**Problem details:** Everything from the line containing "blue tree: 6 -> 4" through the line containing "red plane: 6 -> 5" should be repeated exactly, and nothing else from the data.

**Dataset records:**
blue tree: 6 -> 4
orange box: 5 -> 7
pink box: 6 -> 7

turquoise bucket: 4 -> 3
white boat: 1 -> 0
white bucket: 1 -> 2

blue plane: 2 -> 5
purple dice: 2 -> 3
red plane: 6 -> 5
---
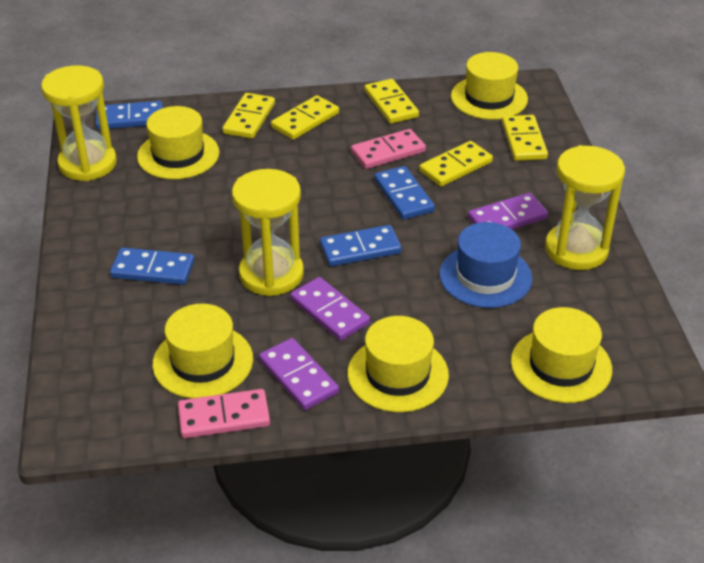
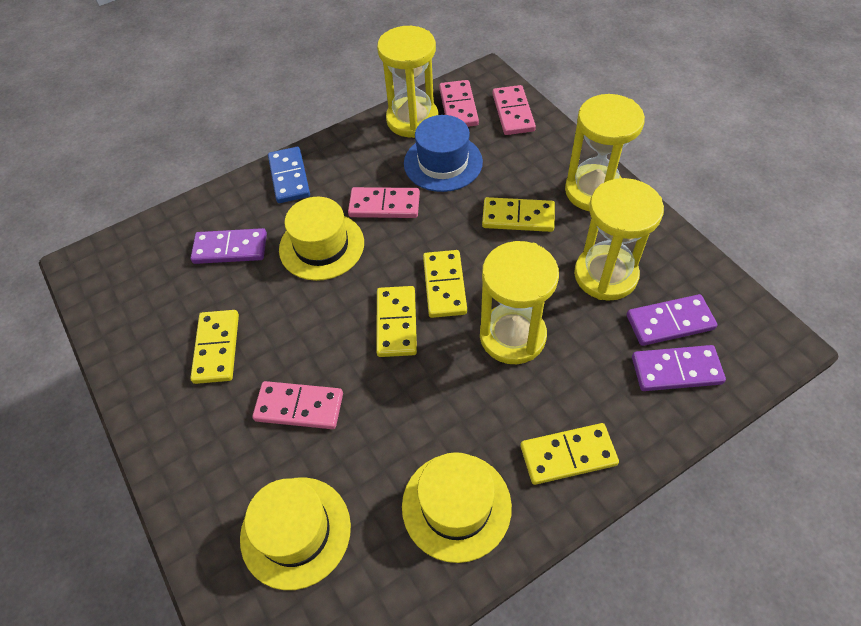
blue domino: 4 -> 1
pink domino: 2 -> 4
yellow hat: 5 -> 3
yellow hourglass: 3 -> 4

**Exercise answer:**
blue tree: 6 -> 4
orange box: 5 -> 7
pink box: 6 -> 7

turquoise bucket: 4 -> 3
white boat: 1 -> 0
white bucket: 1 -> 2

blue plane: 2 -> 5
purple dice: 2 -> 3
red plane: 6 -> 5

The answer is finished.